* _Data provided_:
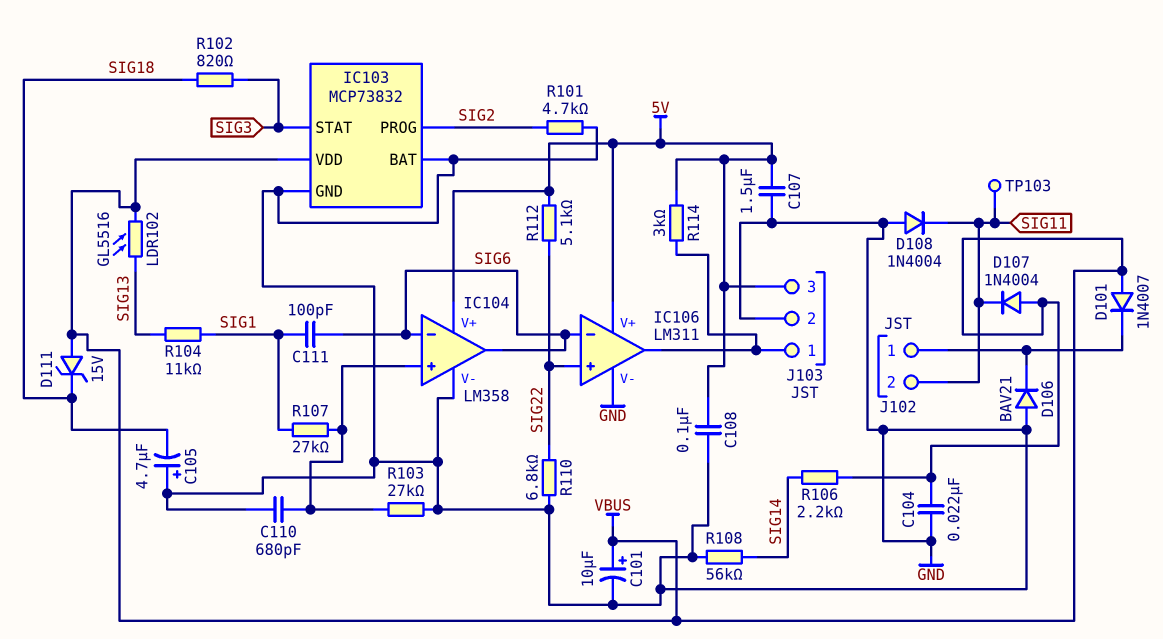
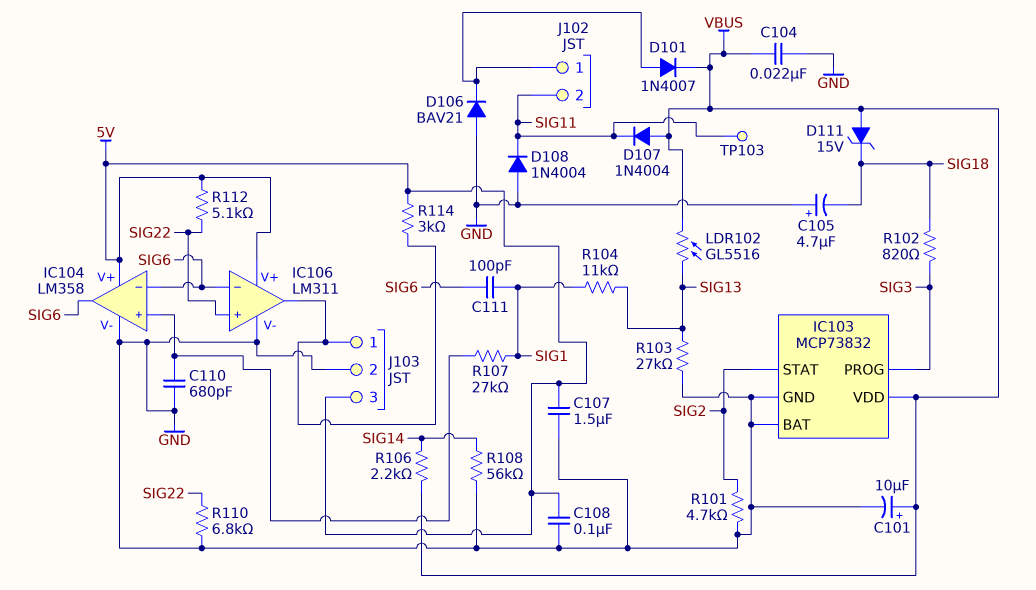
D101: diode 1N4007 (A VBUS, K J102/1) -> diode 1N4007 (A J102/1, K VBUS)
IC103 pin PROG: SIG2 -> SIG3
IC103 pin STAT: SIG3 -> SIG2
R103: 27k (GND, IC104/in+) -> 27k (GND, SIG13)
* * *
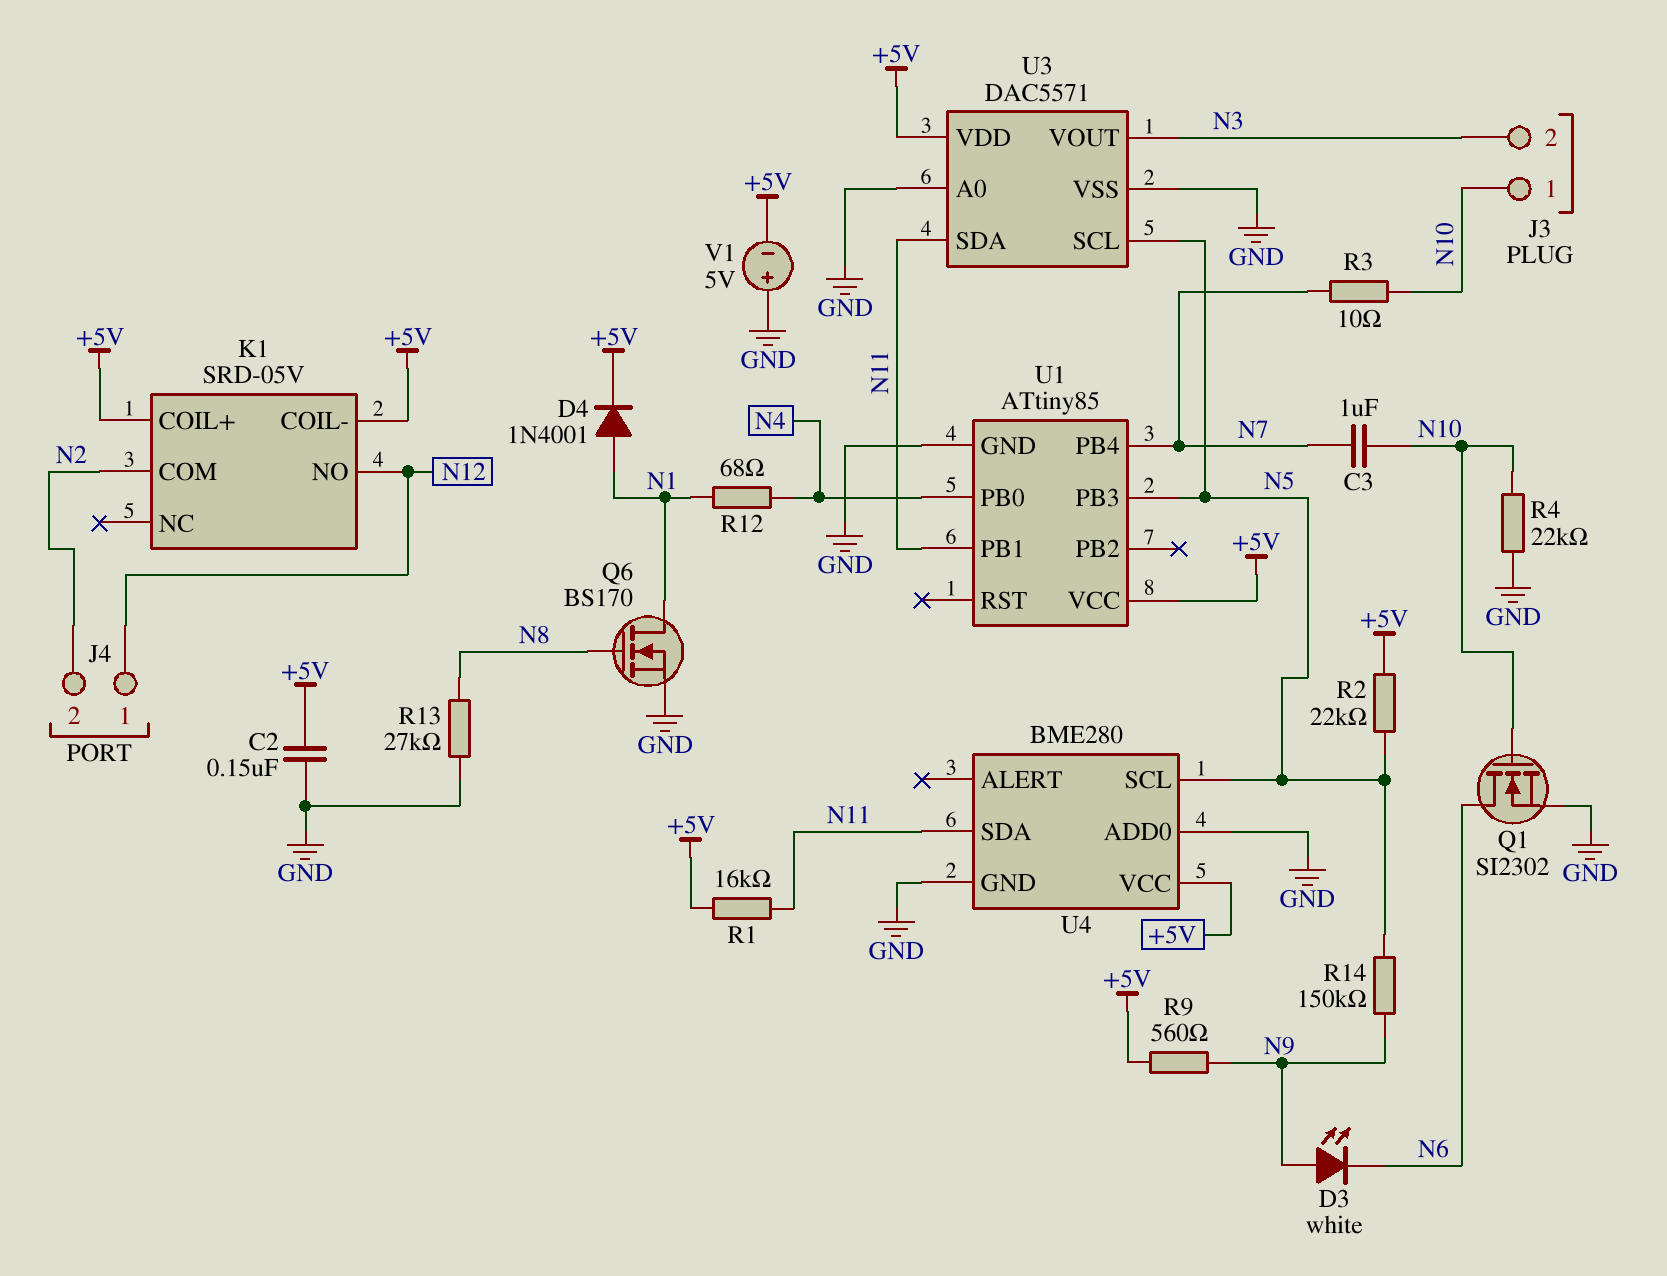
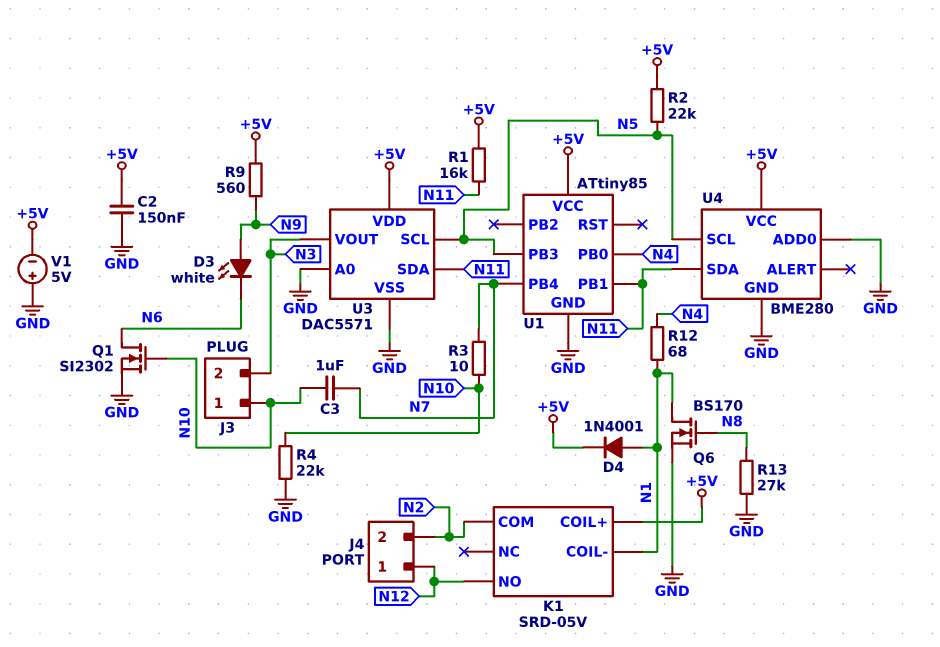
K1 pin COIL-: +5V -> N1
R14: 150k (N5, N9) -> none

* _Activity_:
The lines above from the one containing "IC103 pin PROG: SIG2 -> SIG3" through the one containing "R103: 27k (GND, IC104/in+)" are to be set down exactly, and no others.

* _Result of the task_:
IC103 pin PROG: SIG2 -> SIG3
IC103 pin STAT: SIG3 -> SIG2
R103: 27k (GND, IC104/in+) -> 27k (GND, SIG13)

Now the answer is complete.